Below is a set of records. Repeat them verbatim without the pictures.
(Beginning of RECORDED INFORMATION)
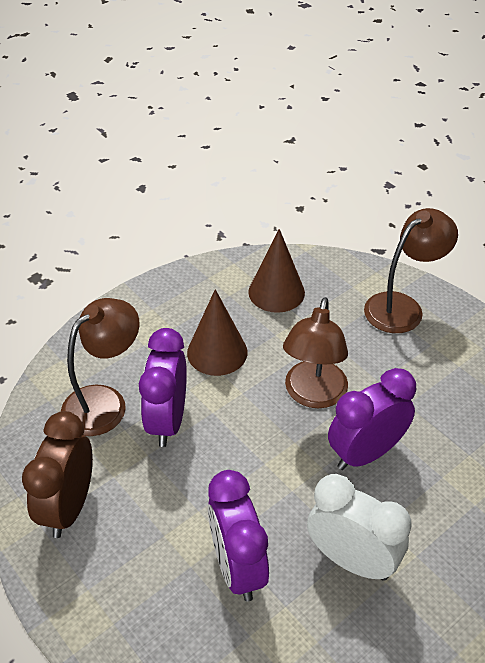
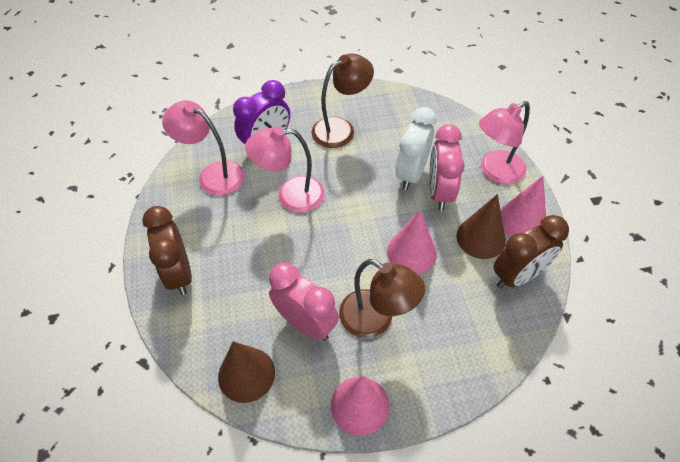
brown clock: 1 -> 2
brown lamp: 3 -> 2
pink clock: 0 -> 2
pink cone: 0 -> 3
pink lamp: 0 -> 3
purple clock: 3 -> 1

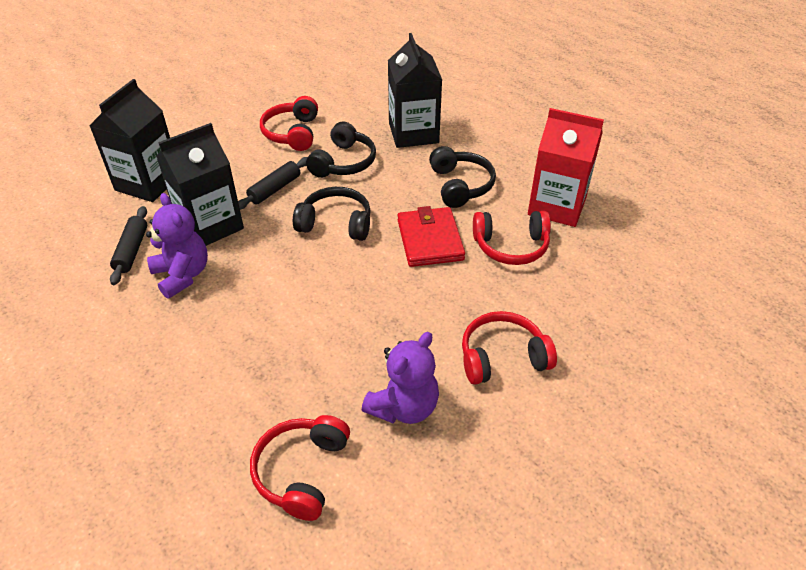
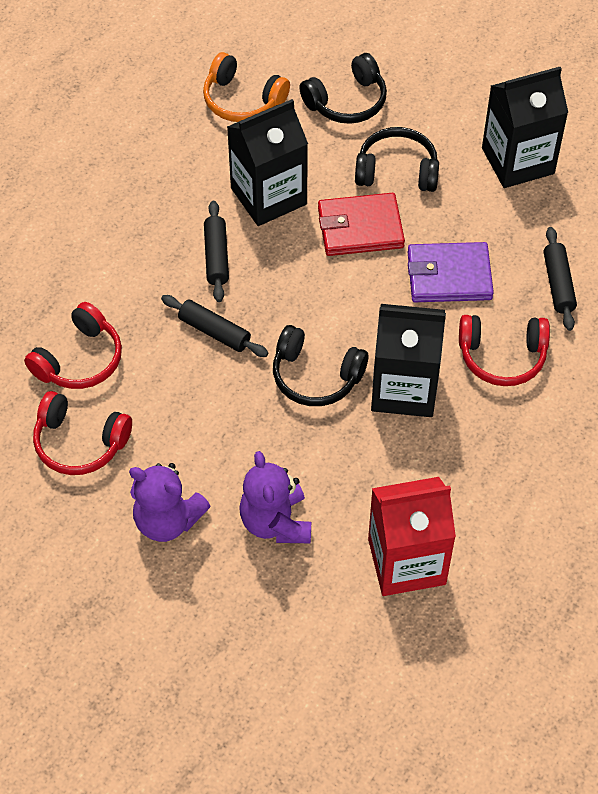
black rolling pin: 2 -> 3
orange headphones: 0 -> 1
purple wallet: 0 -> 1
red headphones: 4 -> 3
(End of RECORDED INFORMATION)
* _SOLUTION TO THIS EXERCISE_:
brown clock: 1 -> 2
brown lamp: 3 -> 2
pink clock: 0 -> 2
pink cone: 0 -> 3
pink lamp: 0 -> 3
purple clock: 3 -> 1

black rolling pin: 2 -> 3
orange headphones: 0 -> 1
purple wallet: 0 -> 1
red headphones: 4 -> 3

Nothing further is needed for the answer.